[Opening SUPPLIED INFORMATION section]

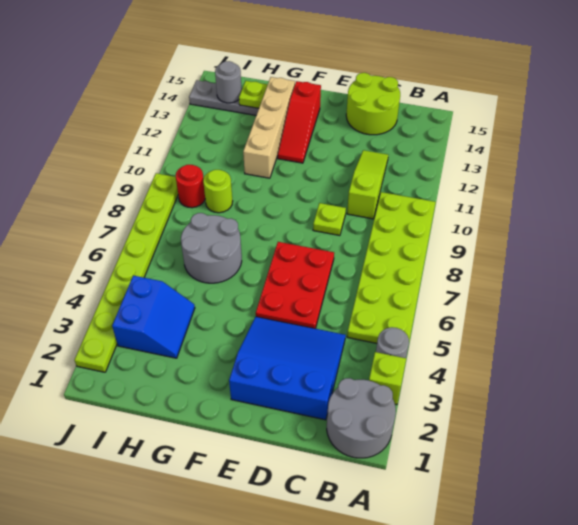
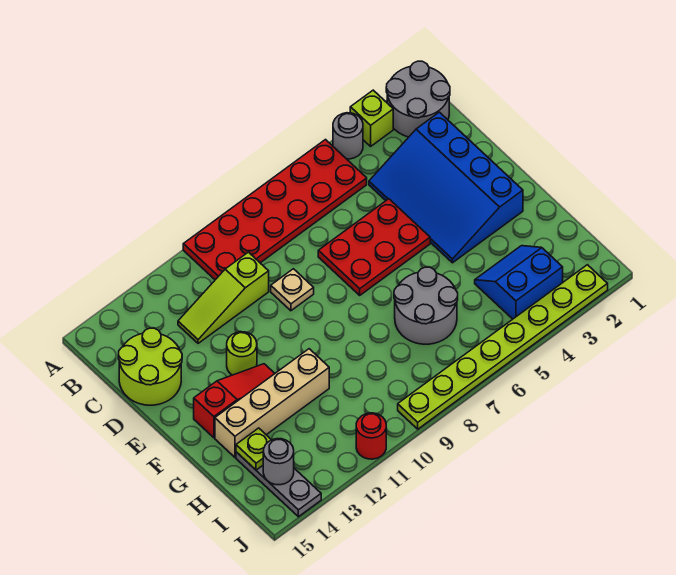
lime plate A5:B10 level 1 -> red plate A5:B10 level 1
blue slope C2:E4 level 1 top 2 -> blue slope C2:F4 level 1 top 2
lime plate D9 level 1 -> tan plate D9 level 1
lime round brick H9 level 1 -> lime round brick E12 level 1
red round brick I9 level 1 -> red round brick J11 level 1

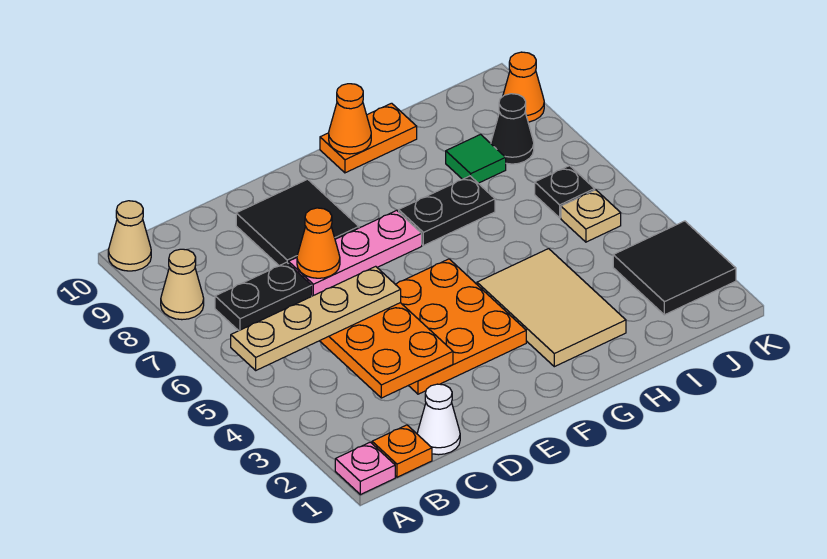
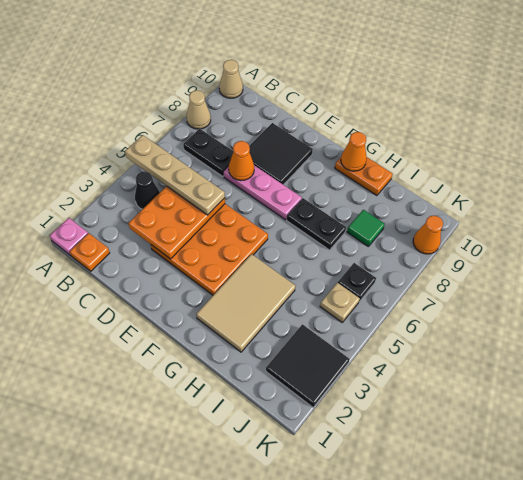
white cone C1 level 1 -> none
black cone J8 level 1 -> black cone B4 level 1

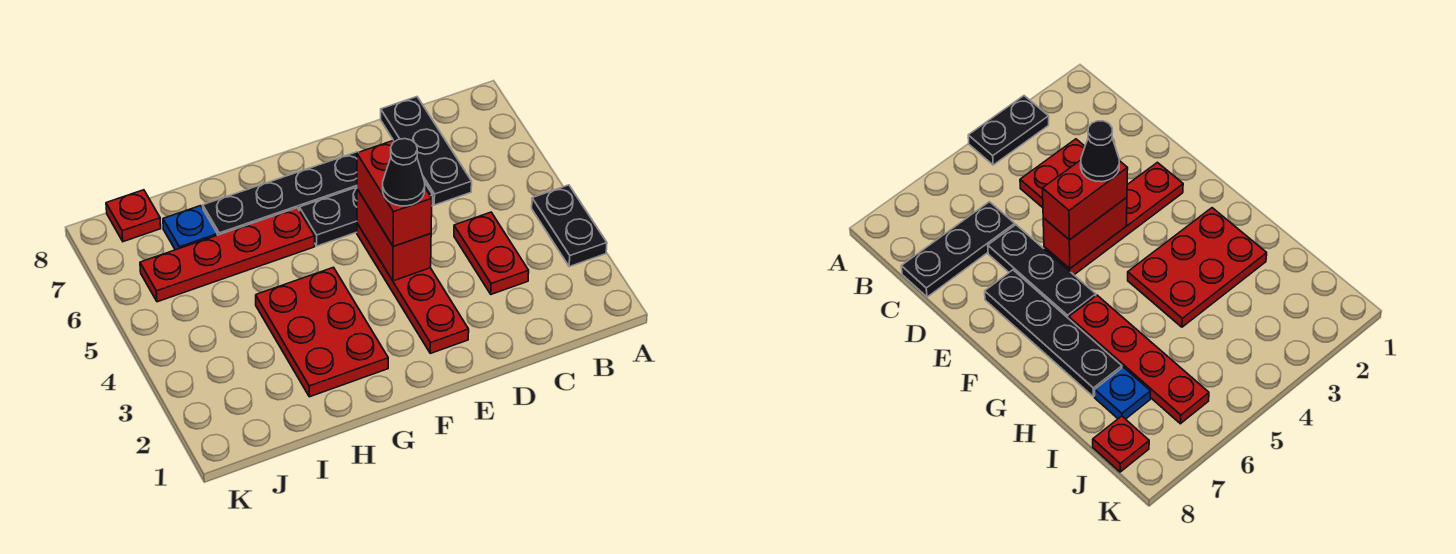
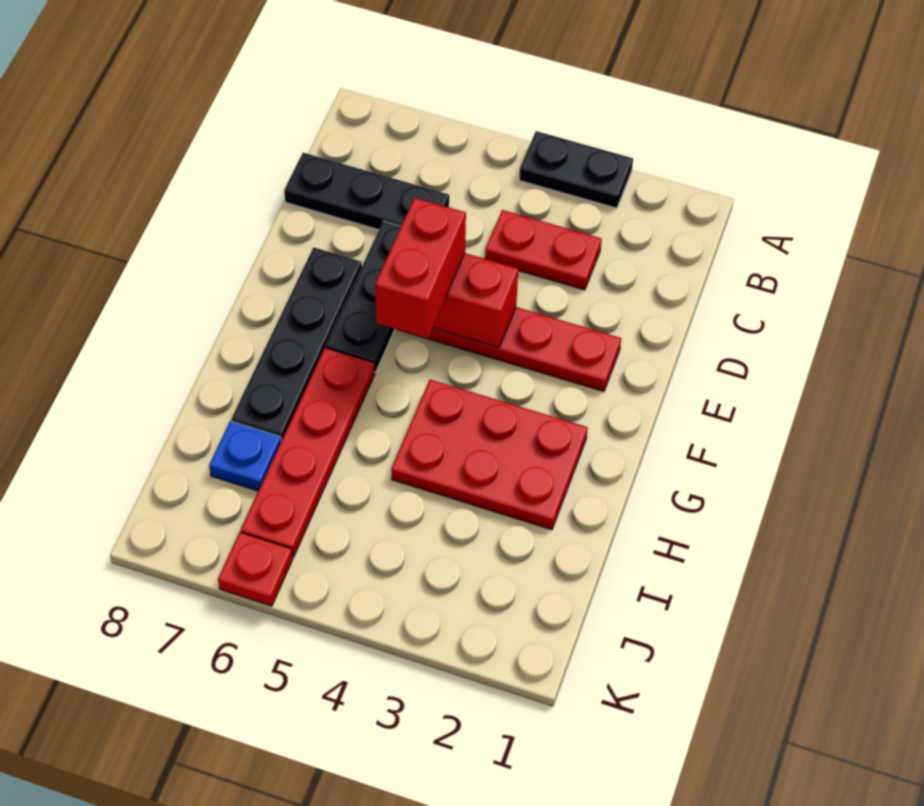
red brick E4:E5 level 3 -> red brick E5:F5 level 3
black cone E4 level 4 -> none
red plate J8 level 1 -> red plate K6 level 1

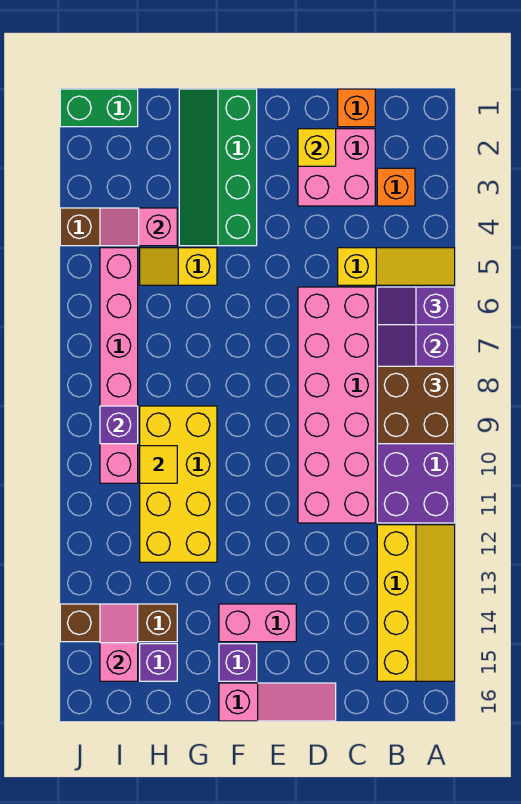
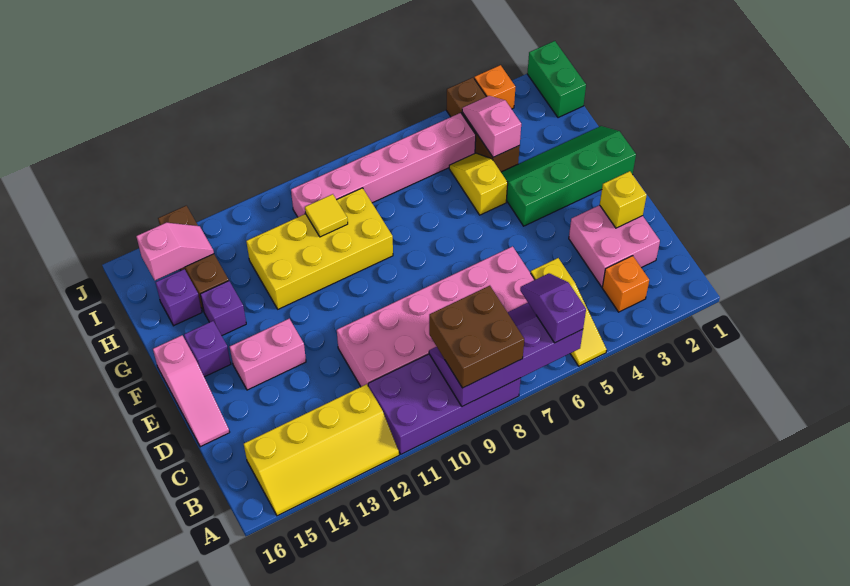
orange brick C1 level 1 -> orange brick J3 level 1
pink brick E14:F14 level 1 -> pink brick E13:E14 level 1
purple brick I9 level 2 -> purple brick G14 level 1

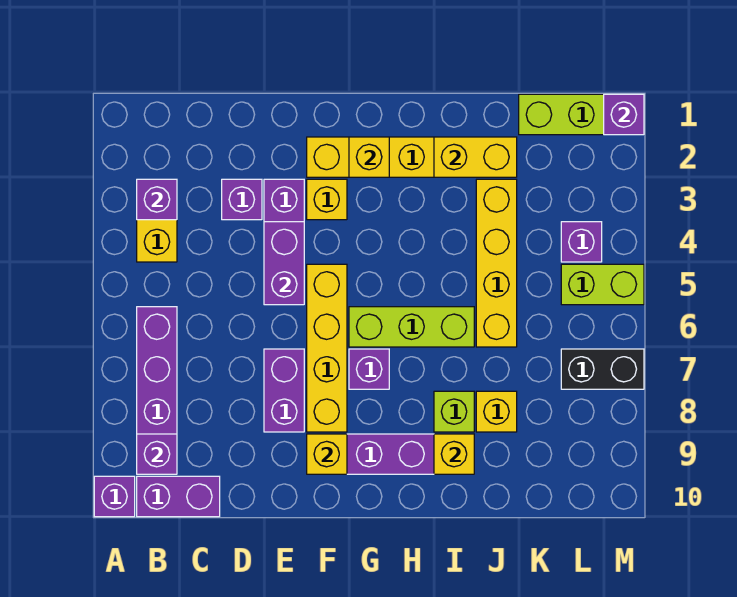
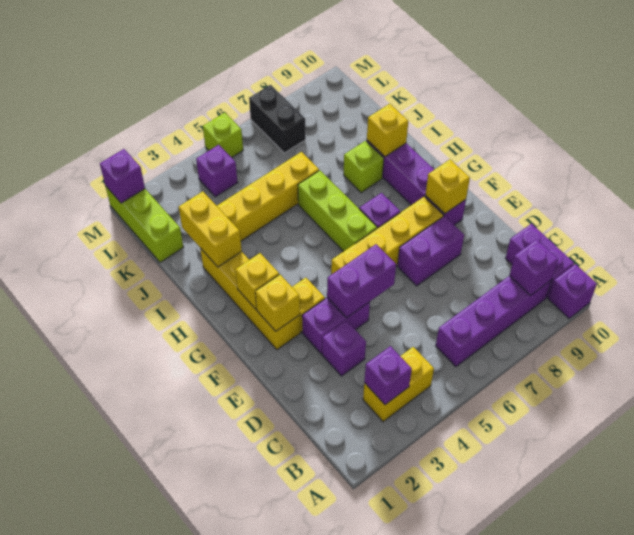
yellow brick J8 level 1 -> yellow brick F2 level 2
lime brick L5:M5 level 1 -> lime brick M5 level 1

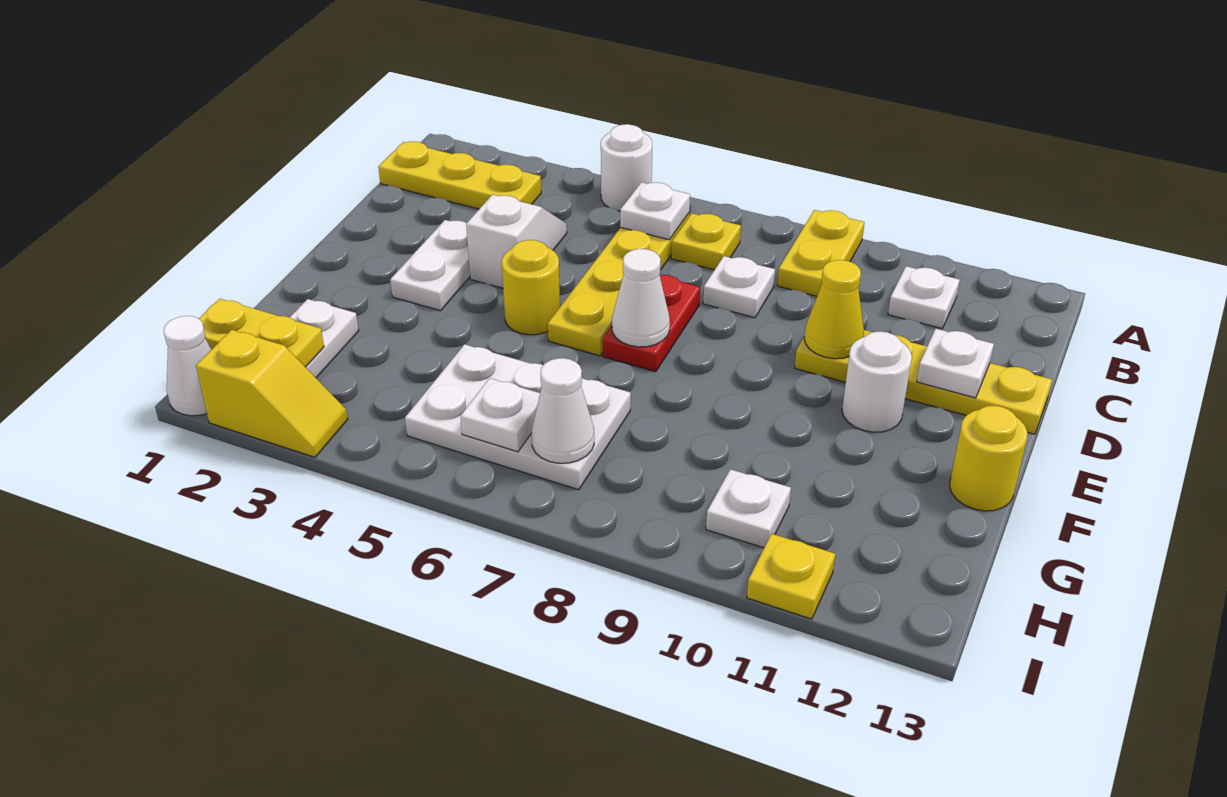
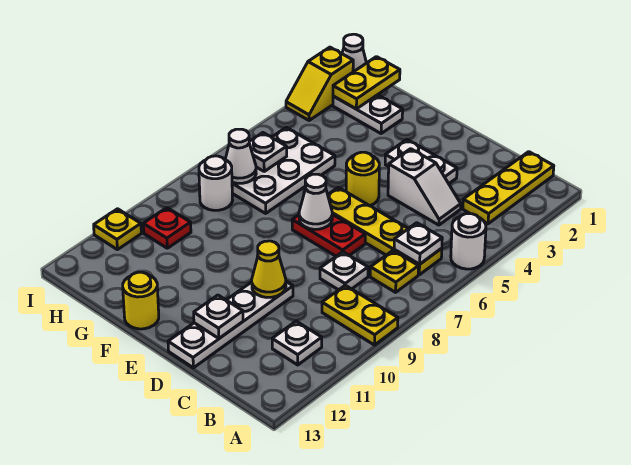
yellow plate D10:D13 level 1 -> white plate D10:D13 level 1
white round brick E11 level 1 -> white round brick H8 level 1
white plate H10 level 1 -> red plate H10 level 1

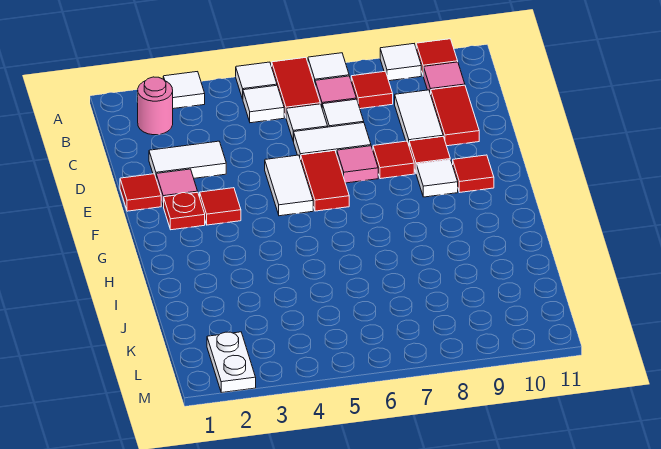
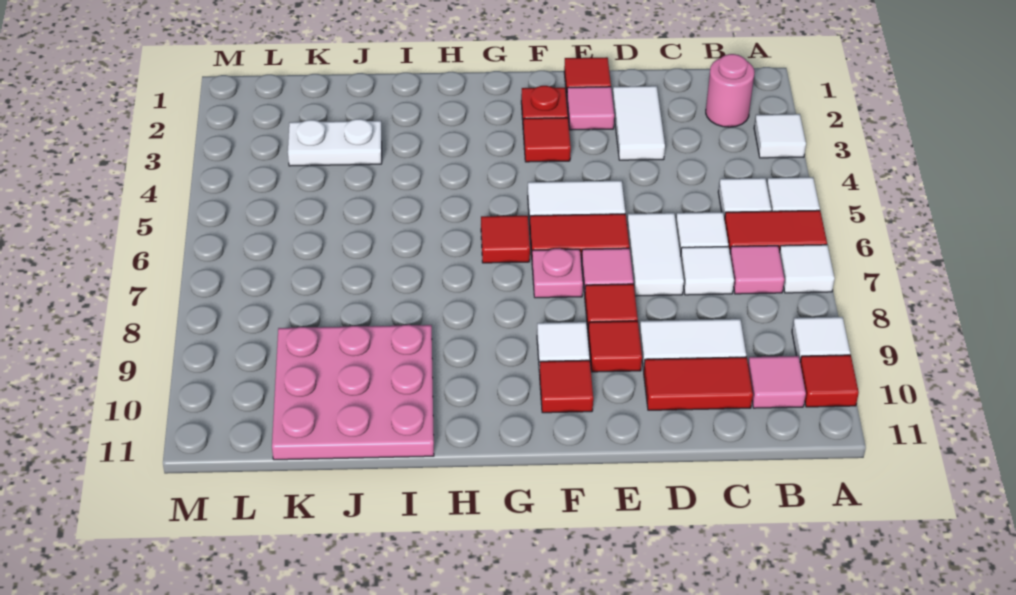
red tile B8 level 1 -> red tile G6 level 1
none -> pink plate F7 level 1
none -> pink plate I9:K11 level 1
white plate L2:M2 level 1 -> white plate J3:K3 level 1

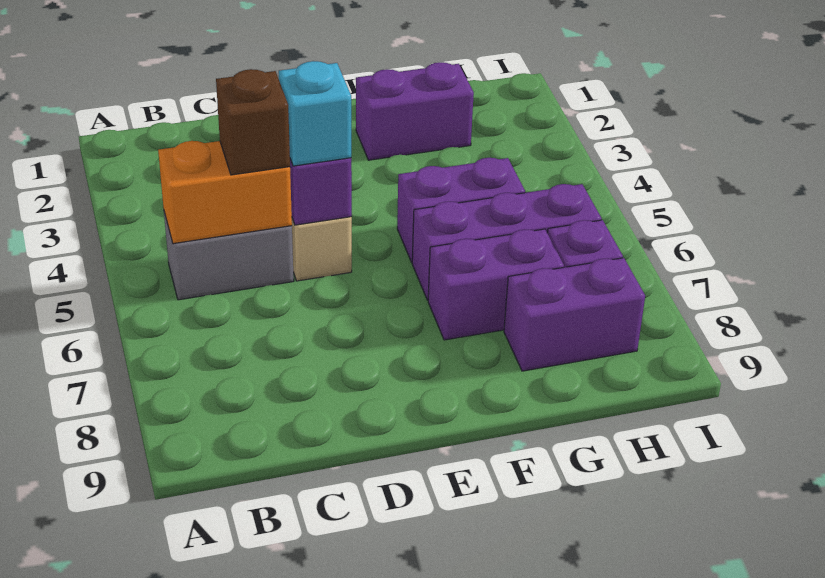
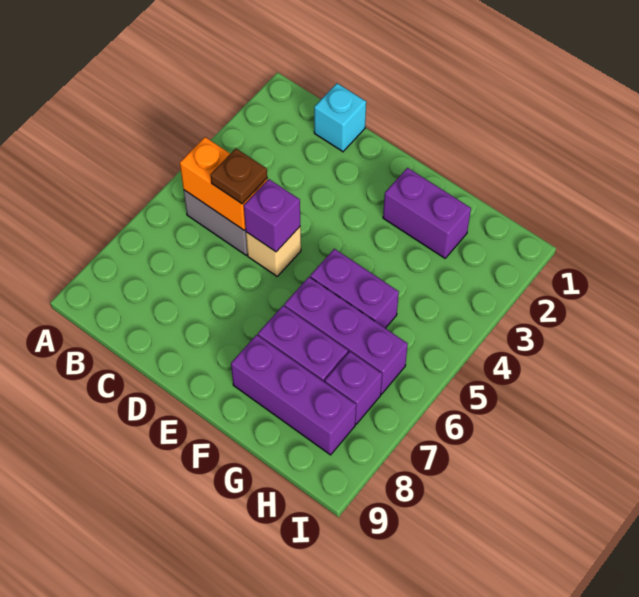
brown brick C5 level 3 -> brown plate C5 level 3
cyan brick D5 level 3 -> cyan brick C1 level 1
purple brick G8:H8 level 1 -> purple brick F8:H8 level 1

[Closing SUPPLIED INFORMATION section]

→ ACTIVITY
Print the listing above in full, exactly as written. Omit any pictures.

→ WRITTEN SOLUTION
lime plate A5:B10 level 1 -> red plate A5:B10 level 1
blue slope C2:E4 level 1 top 2 -> blue slope C2:F4 level 1 top 2
lime plate D9 level 1 -> tan plate D9 level 1
lime round brick H9 level 1 -> lime round brick E12 level 1
red round brick I9 level 1 -> red round brick J11 level 1

white cone C1 level 1 -> none
black cone J8 level 1 -> black cone B4 level 1

red brick E4:E5 level 3 -> red brick E5:F5 level 3
black cone E4 level 4 -> none
red plate J8 level 1 -> red plate K6 level 1

orange brick C1 level 1 -> orange brick J3 level 1
pink brick E14:F14 level 1 -> pink brick E13:E14 level 1
purple brick I9 level 2 -> purple brick G14 level 1

yellow brick J8 level 1 -> yellow brick F2 level 2
lime brick L5:M5 level 1 -> lime brick M5 level 1

yellow plate D10:D13 level 1 -> white plate D10:D13 level 1
white round brick E11 level 1 -> white round brick H8 level 1
white plate H10 level 1 -> red plate H10 level 1

red tile B8 level 1 -> red tile G6 level 1
none -> pink plate F7 level 1
none -> pink plate I9:K11 level 1
white plate L2:M2 level 1 -> white plate J3:K3 level 1

brown brick C5 level 3 -> brown plate C5 level 3
cyan brick D5 level 3 -> cyan brick C1 level 1
purple brick G8:H8 level 1 -> purple brick F8:H8 level 1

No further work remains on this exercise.